* [Data shown]:
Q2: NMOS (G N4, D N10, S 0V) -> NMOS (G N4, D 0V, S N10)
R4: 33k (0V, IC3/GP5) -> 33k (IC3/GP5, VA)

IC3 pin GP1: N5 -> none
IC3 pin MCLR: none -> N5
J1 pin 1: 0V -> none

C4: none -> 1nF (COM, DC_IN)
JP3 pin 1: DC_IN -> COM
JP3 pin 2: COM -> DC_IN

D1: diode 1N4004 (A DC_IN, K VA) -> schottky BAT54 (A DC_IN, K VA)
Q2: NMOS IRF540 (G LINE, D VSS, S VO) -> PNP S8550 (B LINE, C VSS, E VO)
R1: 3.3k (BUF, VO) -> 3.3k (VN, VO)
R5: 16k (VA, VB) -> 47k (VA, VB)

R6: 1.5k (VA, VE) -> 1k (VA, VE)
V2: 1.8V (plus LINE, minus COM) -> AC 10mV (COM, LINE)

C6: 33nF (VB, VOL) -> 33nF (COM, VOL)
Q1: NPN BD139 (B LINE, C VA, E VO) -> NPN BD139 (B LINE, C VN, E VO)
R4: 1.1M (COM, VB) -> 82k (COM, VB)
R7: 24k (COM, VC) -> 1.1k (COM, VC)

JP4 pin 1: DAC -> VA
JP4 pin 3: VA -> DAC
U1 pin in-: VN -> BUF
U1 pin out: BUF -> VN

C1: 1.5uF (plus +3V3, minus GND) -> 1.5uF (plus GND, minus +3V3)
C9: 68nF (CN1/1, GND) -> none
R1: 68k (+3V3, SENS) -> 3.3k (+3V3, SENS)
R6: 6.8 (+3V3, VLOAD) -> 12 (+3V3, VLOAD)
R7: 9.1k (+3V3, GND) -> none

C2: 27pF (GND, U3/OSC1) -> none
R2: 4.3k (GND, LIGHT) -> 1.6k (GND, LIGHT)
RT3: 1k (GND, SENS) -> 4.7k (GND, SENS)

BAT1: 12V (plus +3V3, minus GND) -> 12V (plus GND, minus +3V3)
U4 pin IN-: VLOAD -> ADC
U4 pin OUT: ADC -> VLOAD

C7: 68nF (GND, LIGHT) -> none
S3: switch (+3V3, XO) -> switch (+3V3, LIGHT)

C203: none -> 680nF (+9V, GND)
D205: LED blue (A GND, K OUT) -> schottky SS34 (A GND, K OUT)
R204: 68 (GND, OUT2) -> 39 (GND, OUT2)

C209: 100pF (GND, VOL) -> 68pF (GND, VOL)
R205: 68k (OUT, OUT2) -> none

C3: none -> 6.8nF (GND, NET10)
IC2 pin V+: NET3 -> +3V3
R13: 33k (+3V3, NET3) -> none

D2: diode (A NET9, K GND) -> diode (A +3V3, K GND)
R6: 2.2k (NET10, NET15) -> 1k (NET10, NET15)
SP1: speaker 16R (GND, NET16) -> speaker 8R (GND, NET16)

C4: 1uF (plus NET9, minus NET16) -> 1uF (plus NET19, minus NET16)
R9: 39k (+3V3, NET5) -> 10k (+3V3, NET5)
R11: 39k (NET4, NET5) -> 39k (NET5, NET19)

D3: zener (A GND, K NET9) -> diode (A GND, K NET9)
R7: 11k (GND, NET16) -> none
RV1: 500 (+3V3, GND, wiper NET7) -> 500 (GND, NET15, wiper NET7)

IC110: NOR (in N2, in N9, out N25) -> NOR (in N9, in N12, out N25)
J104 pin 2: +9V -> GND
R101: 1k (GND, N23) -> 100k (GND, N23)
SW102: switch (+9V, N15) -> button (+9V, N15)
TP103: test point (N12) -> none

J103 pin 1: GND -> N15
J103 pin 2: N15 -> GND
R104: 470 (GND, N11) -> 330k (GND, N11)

* [Problem statement]: Taking the entries above, write out exactly the lines starting with the line containing "R7: 9.1k (+3V3, GND) -> none" and going on through the line containing "C7: 68nF (GND, LIGHT) -> none", both included, and nothing else.

* [Response area]:
R7: 9.1k (+3V3, GND) -> none

C2: 27pF (GND, U3/OSC1) -> none
R2: 4.3k (GND, LIGHT) -> 1.6k (GND, LIGHT)
RT3: 1k (GND, SENS) -> 4.7k (GND, SENS)

BAT1: 12V (plus +3V3, minus GND) -> 12V (plus GND, minus +3V3)
U4 pin IN-: VLOAD -> ADC
U4 pin OUT: ADC -> VLOAD

C7: 68nF (GND, LIGHT) -> none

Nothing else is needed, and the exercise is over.